··· SOURCE MATERIAL ···
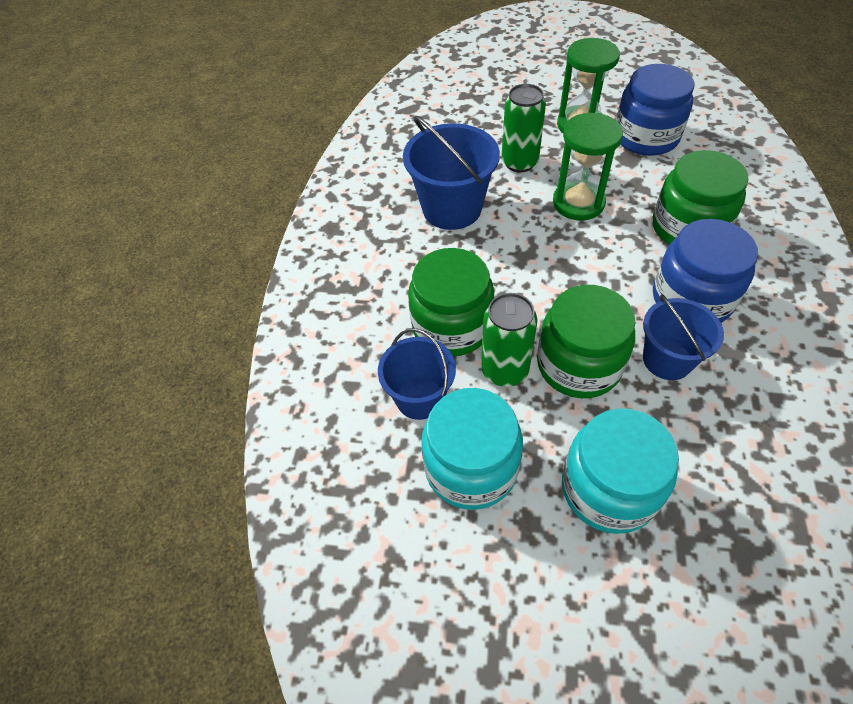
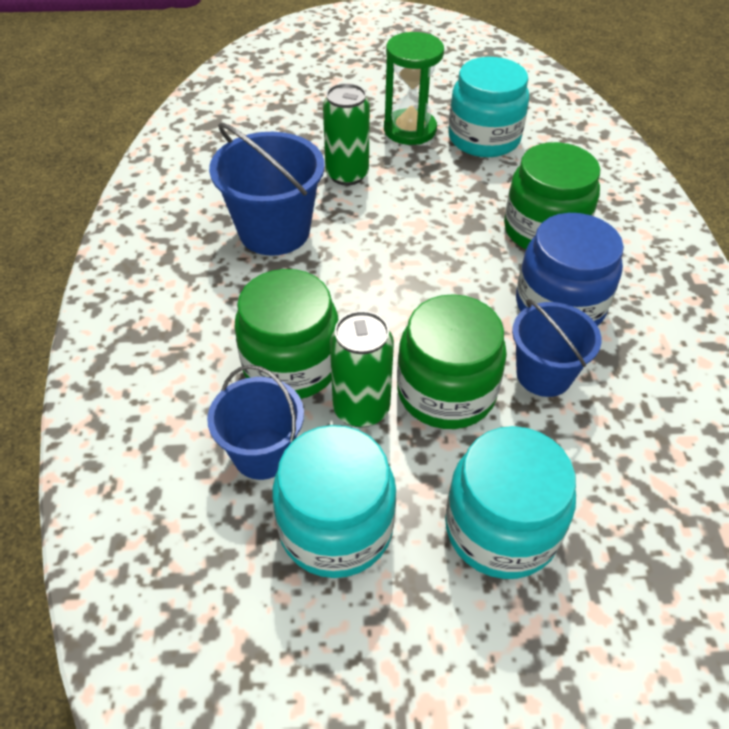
camera: 15 degrees left, 5 degrees down
(578, 203) = (420, 213): green hourglass -> none
(646, 137) = (484, 138): blue jar -> turquoise jar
···
PROBLEM TO WORK ON: Copy out, word for word, only the lines from the one with "(578, 203) = (420, 213): green" through the last line of the material above.

SOLUTION TO THIS PROBLEM:
(578, 203) = (420, 213): green hourglass -> none
(646, 137) = (484, 138): blue jar -> turquoise jar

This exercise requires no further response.